■ Assigned task: With the pictures left out, restate every entry word for word.

Source records
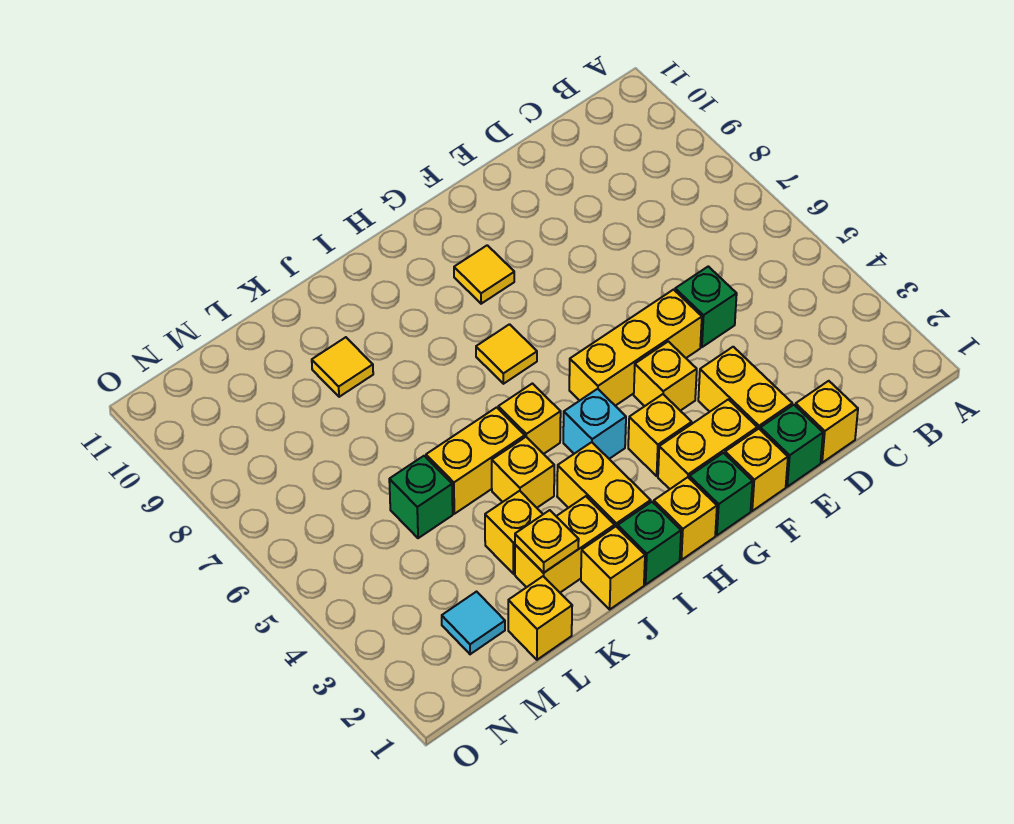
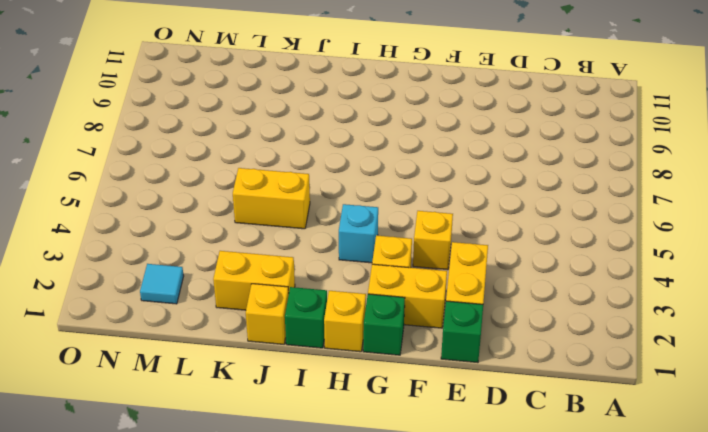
none -> yellow brick D1 level 1
none -> green brick D5 level 1
none -> yellow brick E5:G5 level 1

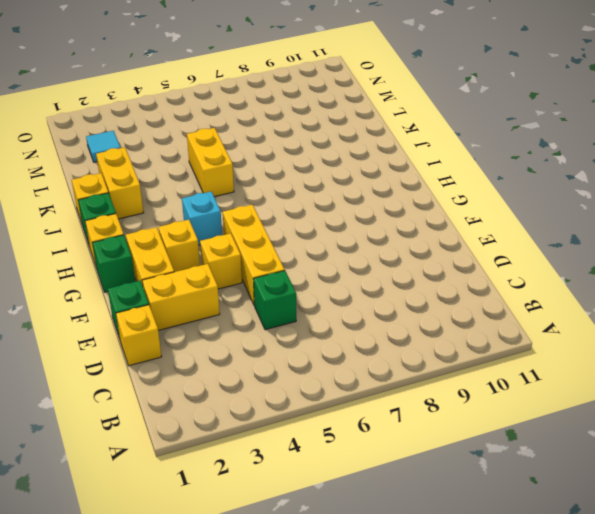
none -> yellow brick F1 level 1
none -> yellow tile G9 level 1
none -> yellow tile H7 level 1

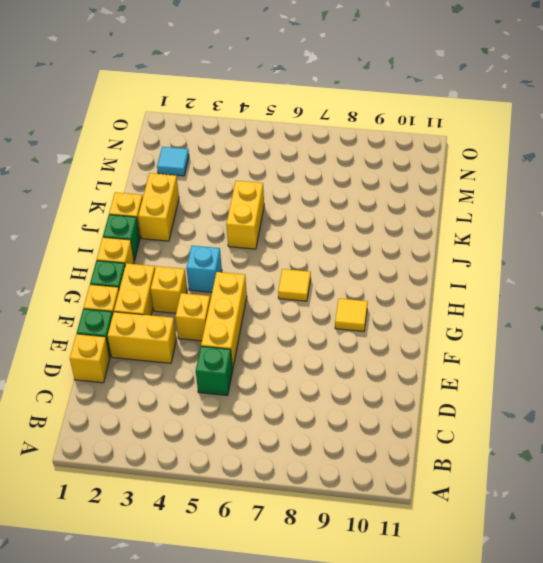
none -> yellow brick I2:I3 level 1
none -> yellow brick I5 level 1
none -> yellow brick J4 level 1

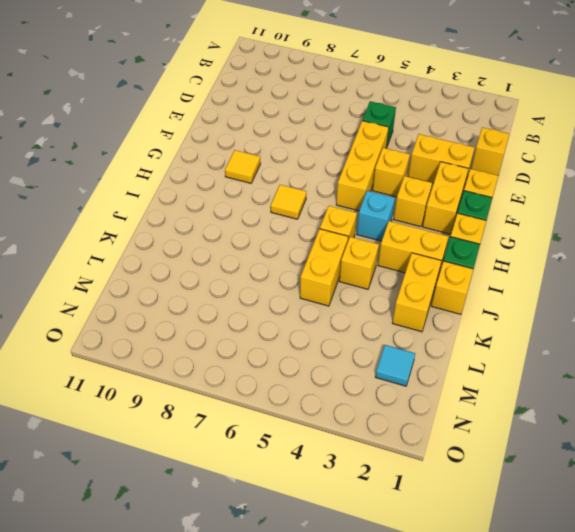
none -> green brick E1 level 1
none -> yellow brick K3 level 1
none -> yellow tile K9 level 1

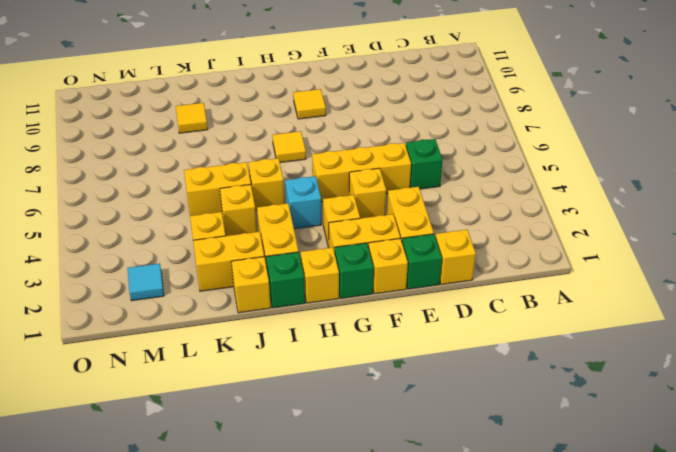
none -> yellow brick L1 level 1
none -> green brick L5 level 1
none -> yellow plate K2 level 2

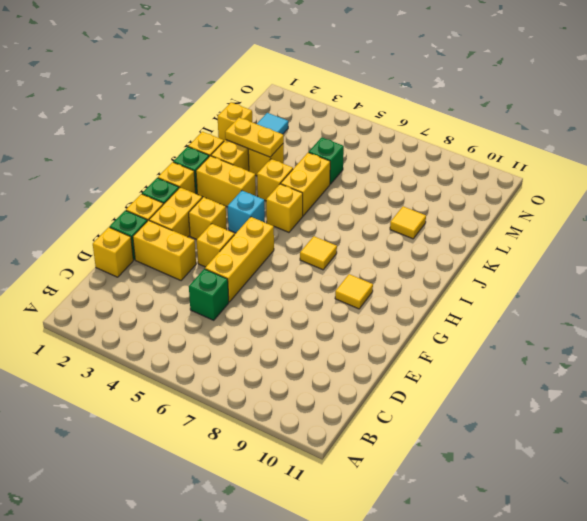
yellow plate K2:K3 level 2 -> yellow plate K2 level 2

■ Response to this task:
none -> yellow brick D1 level 1
none -> green brick D5 level 1
none -> yellow brick E5:G5 level 1

none -> yellow brick F1 level 1
none -> yellow tile G9 level 1
none -> yellow tile H7 level 1

none -> yellow brick I2:I3 level 1
none -> yellow brick I5 level 1
none -> yellow brick J4 level 1

none -> green brick E1 level 1
none -> yellow brick K3 level 1
none -> yellow tile K9 level 1

none -> yellow brick L1 level 1
none -> green brick L5 level 1
none -> yellow plate K2 level 2

yellow plate K2:K3 level 2 -> yellow plate K2 level 2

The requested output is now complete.